• EXERCISE:
Entries follow. Give back exactly the lines starting at the one containing "appeared: lápiz/rosa (392,360,523,407)" and ending at the one containing "relocated: queso/naranja (218,361,284,418)", and no other lines.

• INPUT RECORDS:

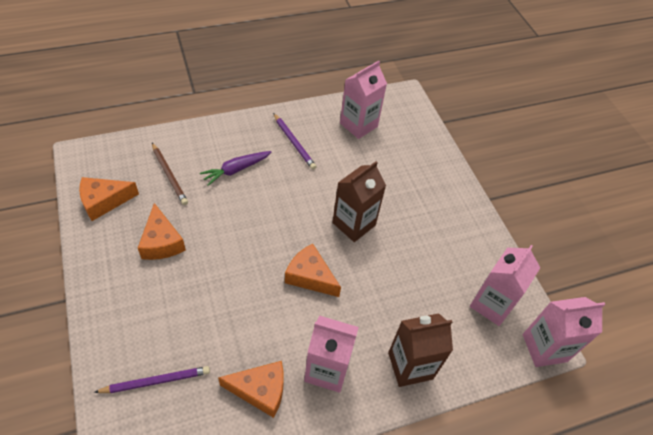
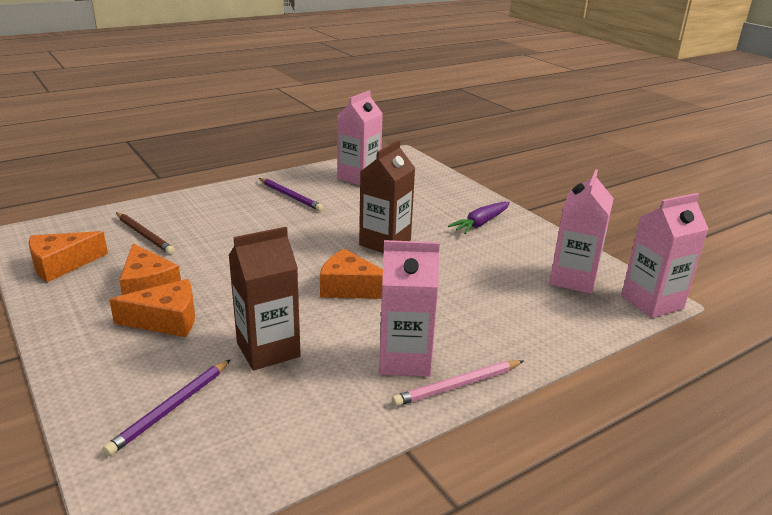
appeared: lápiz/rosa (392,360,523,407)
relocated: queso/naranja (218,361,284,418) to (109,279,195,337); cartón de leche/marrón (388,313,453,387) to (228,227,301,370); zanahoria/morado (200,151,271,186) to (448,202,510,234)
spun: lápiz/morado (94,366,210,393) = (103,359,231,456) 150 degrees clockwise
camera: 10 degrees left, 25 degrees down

* * *

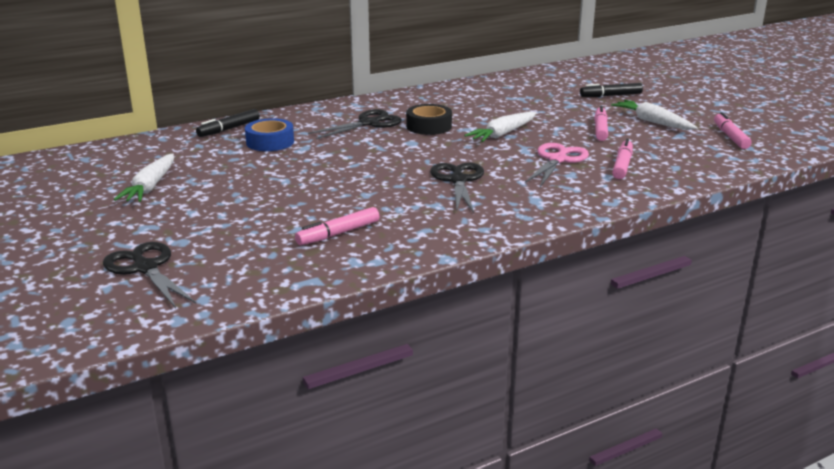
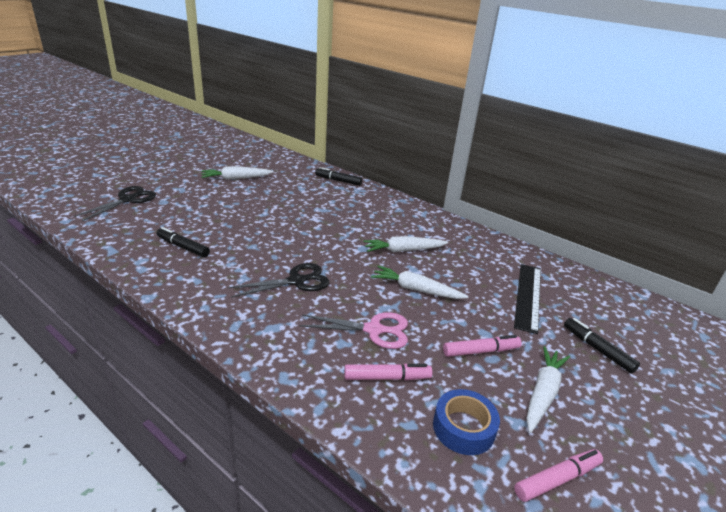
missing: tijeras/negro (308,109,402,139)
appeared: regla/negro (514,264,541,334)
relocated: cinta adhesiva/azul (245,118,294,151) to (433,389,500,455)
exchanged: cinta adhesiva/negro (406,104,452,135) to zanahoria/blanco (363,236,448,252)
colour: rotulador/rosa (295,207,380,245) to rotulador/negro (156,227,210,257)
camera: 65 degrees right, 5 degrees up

• ANSWER FOR THIS EXERCISE:
appeared: lápiz/rosa (392,360,523,407)
relocated: queso/naranja (218,361,284,418) to (109,279,195,337); cartón de leche/marrón (388,313,453,387) to (228,227,301,370); zanahoria/morado (200,151,271,186) to (448,202,510,234)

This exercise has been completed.